Data records below:

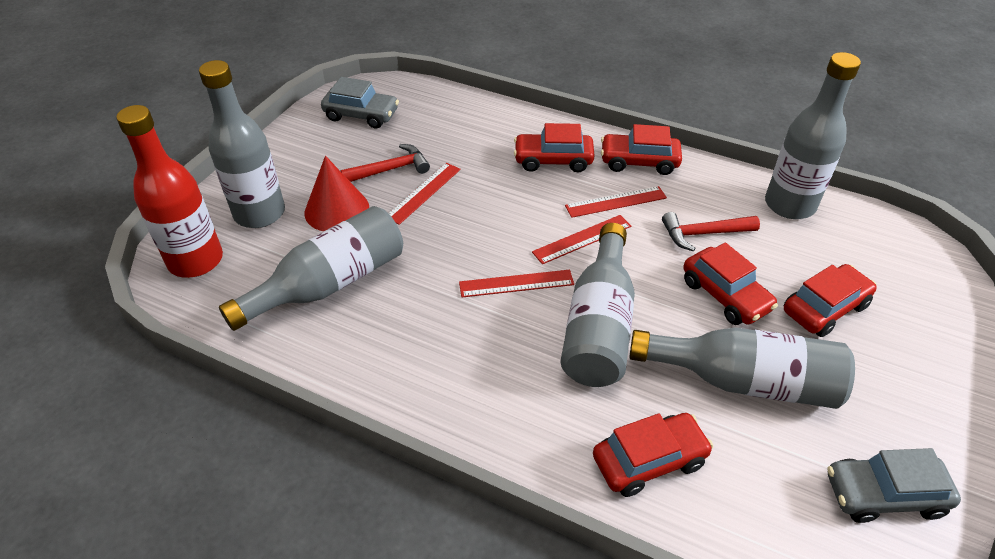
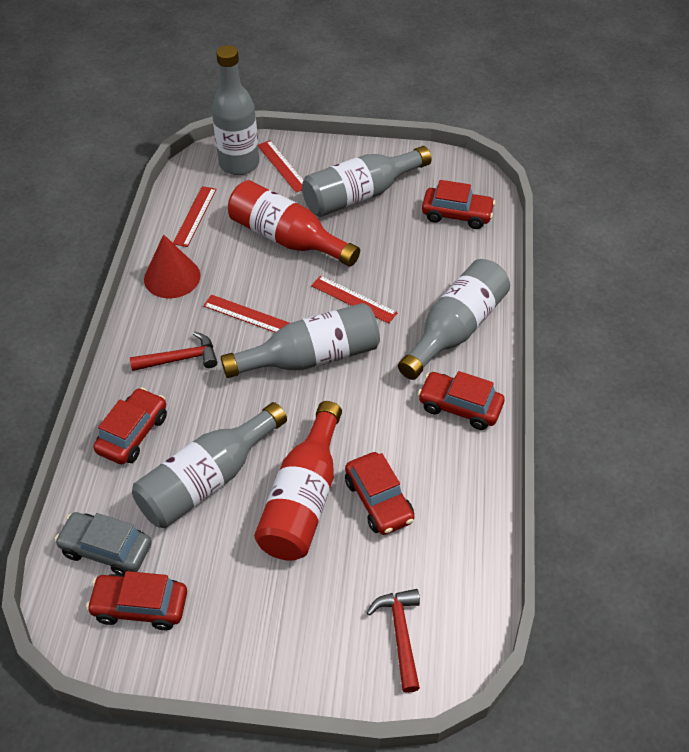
grey car: [321,77,399,128] [828,448,961,523] = 2 -> [55,512,152,576] = 1
red bottle: [116,105,223,278] = 1 -> [228,180,360,267] [254,401,342,561] = 2

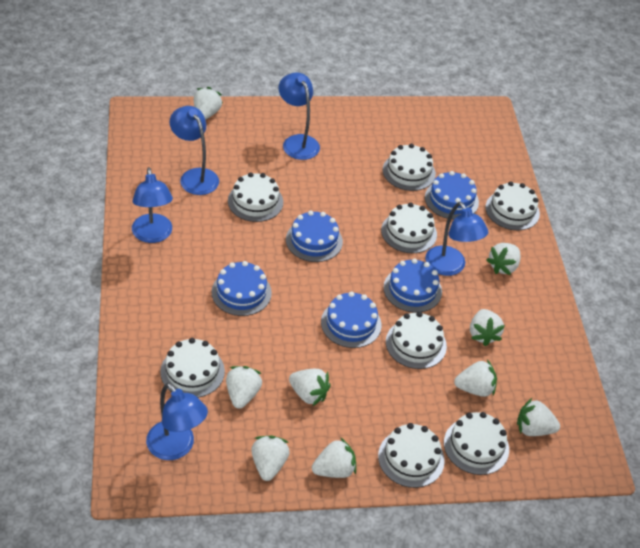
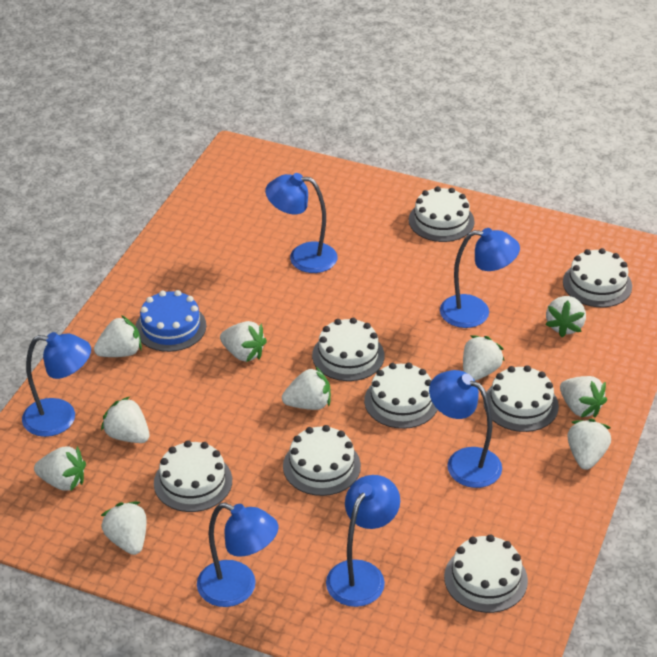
blue cake: [211,261,272,316] [286,211,343,262] [321,291,381,348] [383,258,442,313] [425,171,479,220] = 5 -> [136,290,206,352] = 1
blue lamp: [132,167,173,243] [146,383,208,460] [170,106,219,195] [278,72,320,160] [425,202,488,276] = 5 -> [22,332,91,437] [197,502,279,607] [265,173,337,273] [326,475,400,607] [429,370,502,488] [440,228,520,328] = 6
white strawberry: [194,87,223,120] [226,366,262,409] [251,436,290,481] [289,369,331,406] [312,437,356,478] [454,360,497,397] [470,309,505,346] [486,243,520,275] [517,398,560,436] = 9 -> [34,446,86,491] [94,315,142,357] [101,397,149,443] [101,502,147,555] [220,321,267,362] [282,366,331,410] [463,335,504,381] [545,296,586,337] [560,376,607,418] [567,419,611,470] = 10

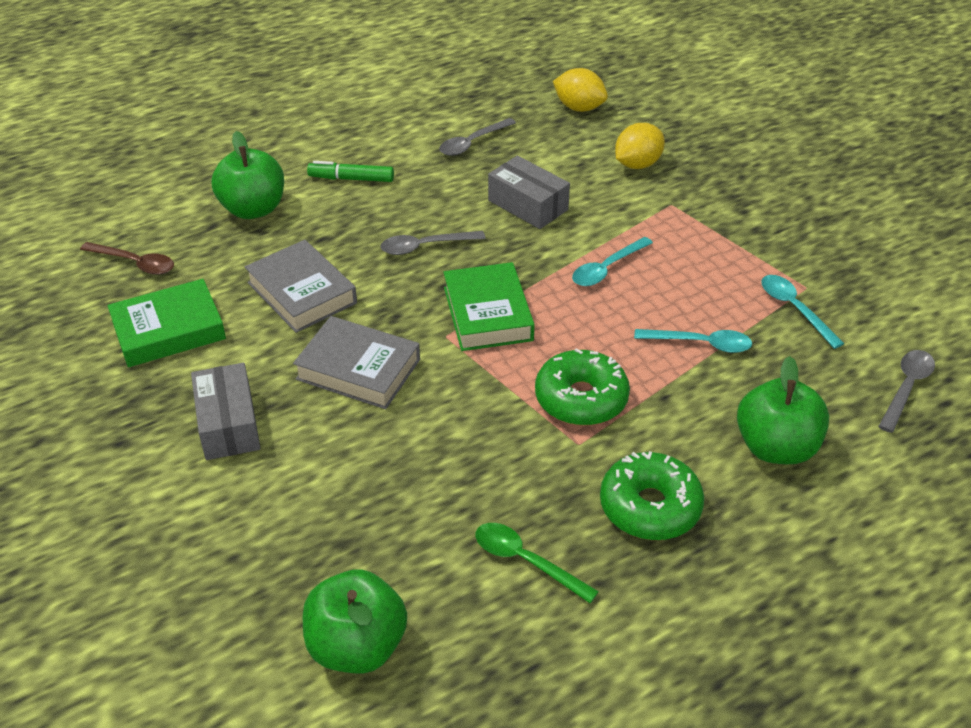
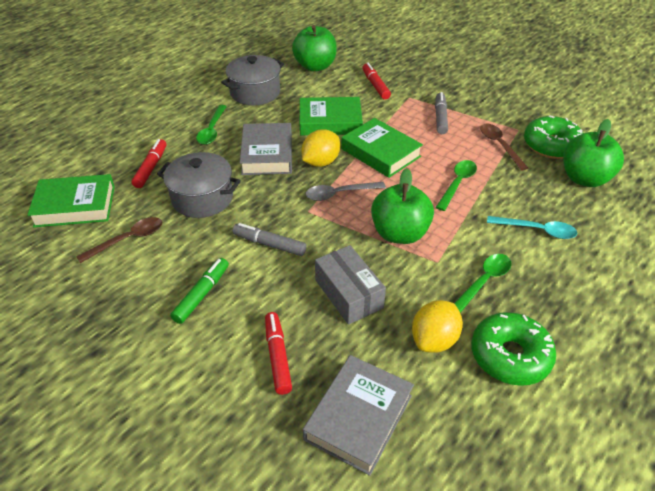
brown spoon: [80,242,174,275] = 1 -> [76,217,162,263] [480,124,528,171] = 2
green book: [108,279,226,367] [443,262,535,351] = 2 -> [27,174,115,227] [300,97,363,135] [341,118,423,178] = 3
green spoon: [476,523,599,603] = 1 -> [196,105,227,145] [436,160,477,211] [454,254,512,313] = 3
grey box: [191,363,261,460] [488,155,570,229] = 2 -> [315,245,386,325] = 1
grey marker: none = 0 -> [233,223,307,256] [435,92,448,134] = 2
grey pot: none = 0 -> [157,152,241,218] [221,55,284,106] = 2
grey spoon: [381,231,486,255] [439,118,516,156] [878,350,935,433] = 3 -> [306,182,386,201] = 1
red marker: none = 0 -> [132,139,166,188] [265,312,292,395] [362,63,391,100] = 3
turquoise spoon: [572,237,653,286] [634,329,752,353] [761,275,844,349] = 3 -> [487,216,578,239] = 1

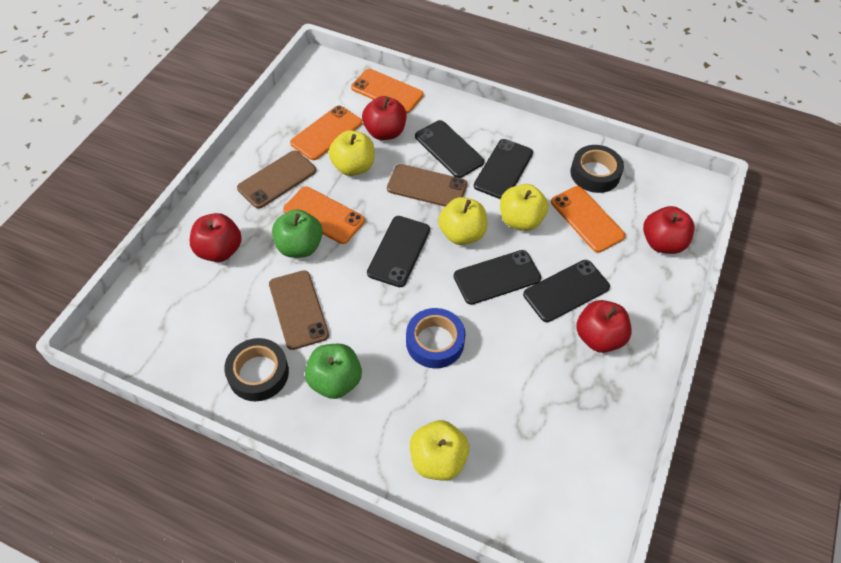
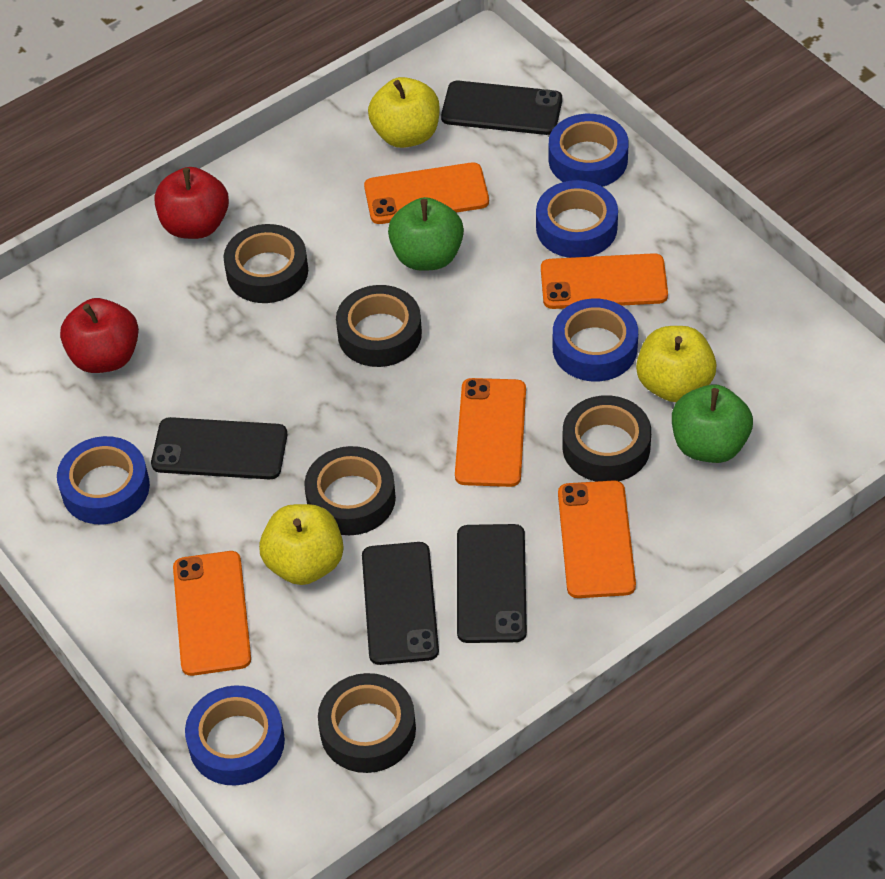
black phone: [367,216,430,287] [415,120,484,178] [454,250,541,305] [474,139,533,199] [523,260,610,322] = 5 -> [151,417,287,479] [362,542,439,665] [441,81,562,135] [457,524,527,643] = 4
black tape: [224,338,289,401] [570,145,624,193] = 2 -> [224,224,308,303] [304,446,396,535] [318,673,416,773] [336,285,422,367] [562,395,651,481] = 5
blue tape: [406,308,465,368] = 1 -> [57,436,150,524] [185,685,285,786] [536,180,618,258] [549,114,629,187] [553,299,638,381] = 5
brown phone: [237,150,316,209] [269,270,329,350] [387,164,467,207] = 3 -> none = 0
orange phone: [283,186,365,244] [290,106,362,160] [351,69,424,113] [551,186,626,252] = 4 -> [173,551,251,676] [364,162,489,224] [455,378,526,487] [541,253,668,309] [558,480,636,598] = 5
red apple: [190,213,242,262] [362,96,406,140] [576,300,632,353] [643,206,695,254] = 4 -> [60,298,139,373] [155,167,229,239] = 2
yellow apple: [329,130,375,176] [410,420,469,480] [438,197,487,245] [500,184,548,231] = 4 -> [259,504,344,585] [368,77,440,148] [636,326,717,402] = 3

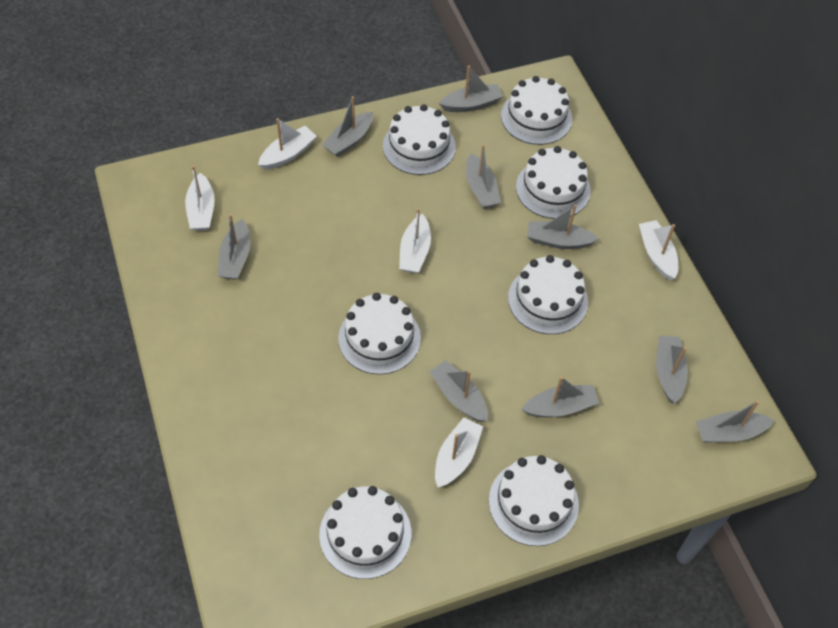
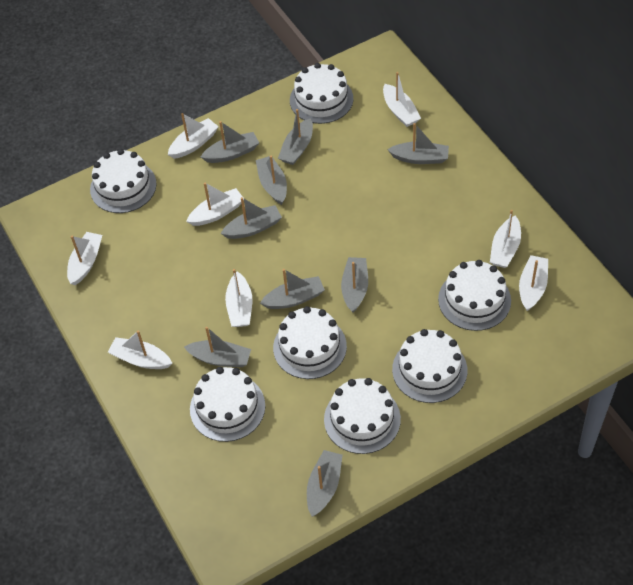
white boat: [185,166,215,231] [258,118,317,170] [399,208,431,273] [435,417,483,488] [639,220,678,280] = 5 -> [67,232,102,285] [108,331,172,369] [168,113,219,159] [186,183,244,226] [225,269,252,327] [383,72,421,127] [490,210,521,268] [519,255,548,311] = 8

End of Data records.

◆ **Problem**
Some lines of the records above contain the word "marker". How many are there? Reply with the number alone.

◆ **Result of the task**
2